EXERCISE OBJECTIVE: Each line from the one with "orange star: (1780, 646)" through the last line of the records must be output exactly, both ends included.

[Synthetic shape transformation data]
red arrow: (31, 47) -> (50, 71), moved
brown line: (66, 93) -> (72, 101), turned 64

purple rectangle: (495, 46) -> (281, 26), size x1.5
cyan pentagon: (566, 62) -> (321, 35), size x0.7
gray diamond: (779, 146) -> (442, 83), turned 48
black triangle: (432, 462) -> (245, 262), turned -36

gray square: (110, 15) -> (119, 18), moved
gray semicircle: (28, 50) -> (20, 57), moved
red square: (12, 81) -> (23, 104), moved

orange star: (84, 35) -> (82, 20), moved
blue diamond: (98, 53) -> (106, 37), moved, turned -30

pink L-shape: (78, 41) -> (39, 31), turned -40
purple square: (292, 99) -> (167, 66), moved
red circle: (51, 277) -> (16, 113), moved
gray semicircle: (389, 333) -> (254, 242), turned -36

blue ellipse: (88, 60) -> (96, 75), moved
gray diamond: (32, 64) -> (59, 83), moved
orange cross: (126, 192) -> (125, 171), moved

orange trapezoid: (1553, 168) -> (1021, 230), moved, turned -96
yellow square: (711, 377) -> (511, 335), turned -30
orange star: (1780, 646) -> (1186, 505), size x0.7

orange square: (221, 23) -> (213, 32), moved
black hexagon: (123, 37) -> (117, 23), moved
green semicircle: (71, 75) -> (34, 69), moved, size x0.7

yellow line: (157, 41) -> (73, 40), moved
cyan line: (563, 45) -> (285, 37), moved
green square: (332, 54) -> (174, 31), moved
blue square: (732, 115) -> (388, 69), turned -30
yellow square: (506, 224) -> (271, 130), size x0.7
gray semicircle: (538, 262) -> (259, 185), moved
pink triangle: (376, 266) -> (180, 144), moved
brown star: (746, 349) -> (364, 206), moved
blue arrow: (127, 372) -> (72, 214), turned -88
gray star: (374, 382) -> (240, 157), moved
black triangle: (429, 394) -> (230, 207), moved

SOLVED EXERCISE:
orange star: (1780, 646) -> (1186, 505), size x0.7

orange square: (221, 23) -> (213, 32), moved
black hexagon: (123, 37) -> (117, 23), moved
green semicircle: (71, 75) -> (34, 69), moved, size x0.7

yellow line: (157, 41) -> (73, 40), moved
cyan line: (563, 45) -> (285, 37), moved
green square: (332, 54) -> (174, 31), moved
blue square: (732, 115) -> (388, 69), turned -30
yellow square: (506, 224) -> (271, 130), size x0.7
gray semicircle: (538, 262) -> (259, 185), moved
pink triangle: (376, 266) -> (180, 144), moved
brown star: (746, 349) -> (364, 206), moved
blue arrow: (127, 372) -> (72, 214), turned -88
gray star: (374, 382) -> (240, 157), moved
black triangle: (429, 394) -> (230, 207), moved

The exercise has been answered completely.